| DATA FOR REVIEW |
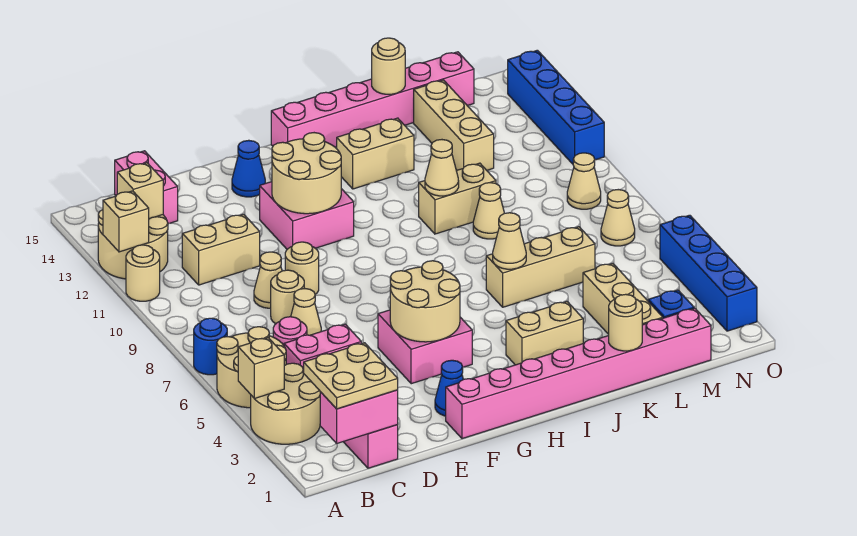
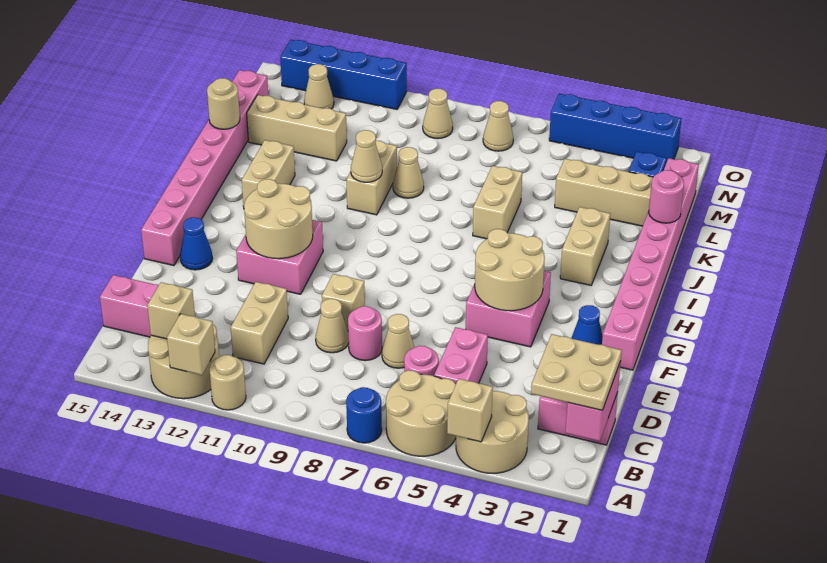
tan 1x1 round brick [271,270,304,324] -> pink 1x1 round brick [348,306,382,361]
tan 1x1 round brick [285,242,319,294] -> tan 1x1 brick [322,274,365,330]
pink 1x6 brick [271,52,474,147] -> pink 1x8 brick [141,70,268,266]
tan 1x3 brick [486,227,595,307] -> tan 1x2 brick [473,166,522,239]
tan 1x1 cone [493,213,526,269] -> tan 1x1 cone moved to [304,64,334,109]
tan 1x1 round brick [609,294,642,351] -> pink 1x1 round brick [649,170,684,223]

--

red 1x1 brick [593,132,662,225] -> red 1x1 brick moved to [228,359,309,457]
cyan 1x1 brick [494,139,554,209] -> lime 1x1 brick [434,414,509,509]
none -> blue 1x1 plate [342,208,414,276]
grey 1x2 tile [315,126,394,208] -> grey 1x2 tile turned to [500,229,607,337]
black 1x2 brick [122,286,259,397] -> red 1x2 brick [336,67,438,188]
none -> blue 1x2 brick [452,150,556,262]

---

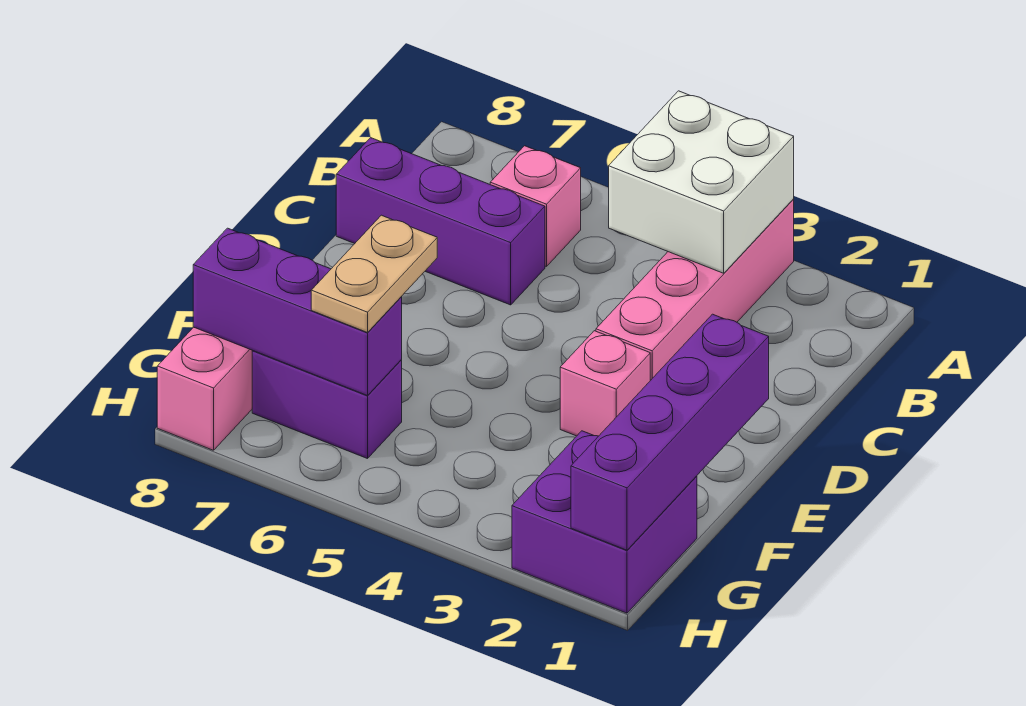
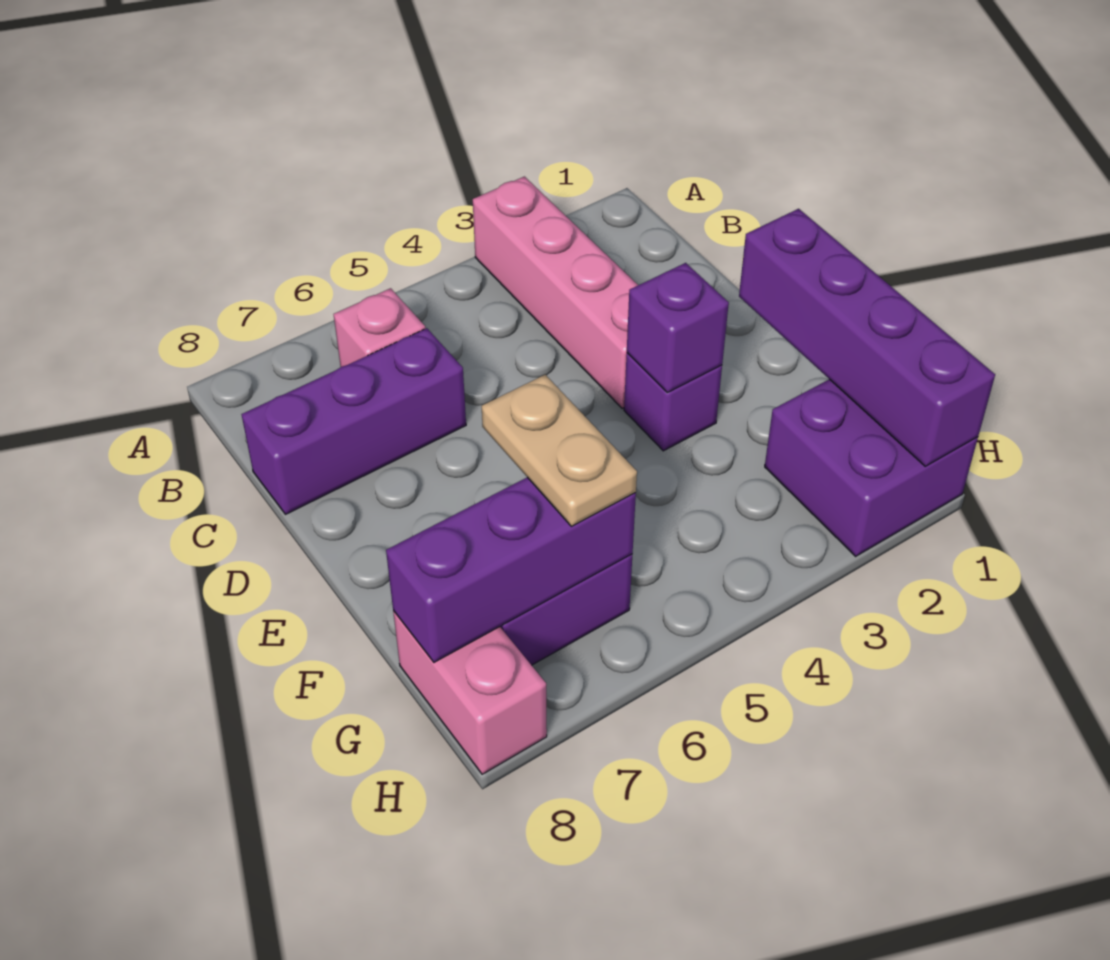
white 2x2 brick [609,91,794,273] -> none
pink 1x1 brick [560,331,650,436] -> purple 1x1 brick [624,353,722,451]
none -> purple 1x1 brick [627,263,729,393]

| WHAT IS EXPECTED |
Repeat exactly the lines of the listing above, from the one with "tan 1x1 round brick [271,270,304,324]" down to the one with "tan 1x1 round brick [609,294,642,351]"; both of those lines belong in the range.

| FINAL ANSWER |
tan 1x1 round brick [271,270,304,324] -> pink 1x1 round brick [348,306,382,361]
tan 1x1 round brick [285,242,319,294] -> tan 1x1 brick [322,274,365,330]
pink 1x6 brick [271,52,474,147] -> pink 1x8 brick [141,70,268,266]
tan 1x3 brick [486,227,595,307] -> tan 1x2 brick [473,166,522,239]
tan 1x1 cone [493,213,526,269] -> tan 1x1 cone moved to [304,64,334,109]
tan 1x1 round brick [609,294,642,351] -> pink 1x1 round brick [649,170,684,223]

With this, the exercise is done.